→ SUPPLIED MATERIAL
- Opening Delimiter -

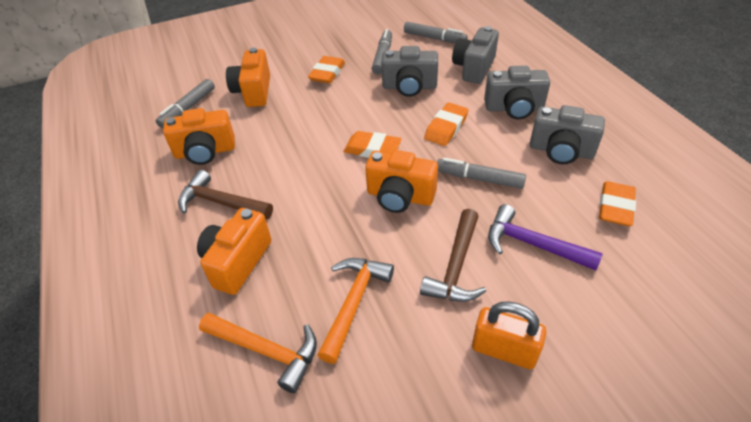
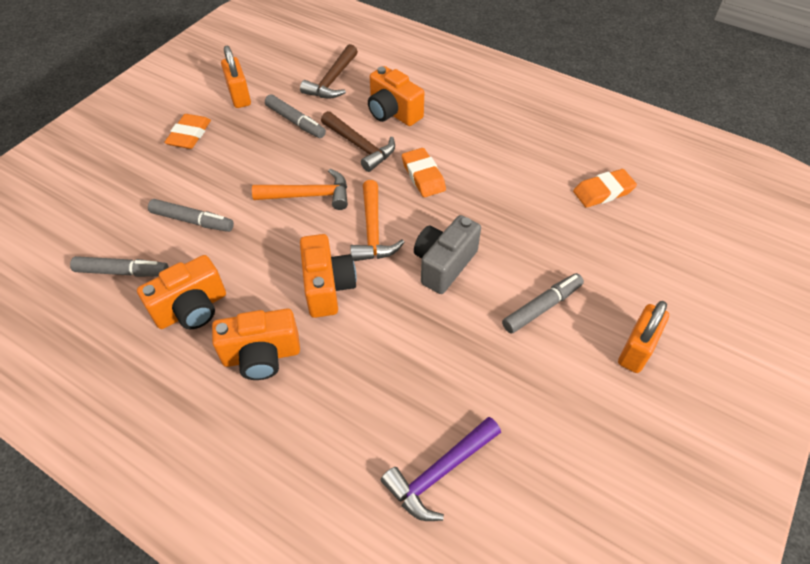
grey camera: 4 -> 1
orange eraser: 4 -> 3
orange padlock: 1 -> 2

- Closing Delimiter -

→ WORK INSTRUCTION
Each line of the listing above should be retyped exactly, with no pictures.

→ EXERCISE RESPONSE
grey camera: 4 -> 1
orange eraser: 4 -> 3
orange padlock: 1 -> 2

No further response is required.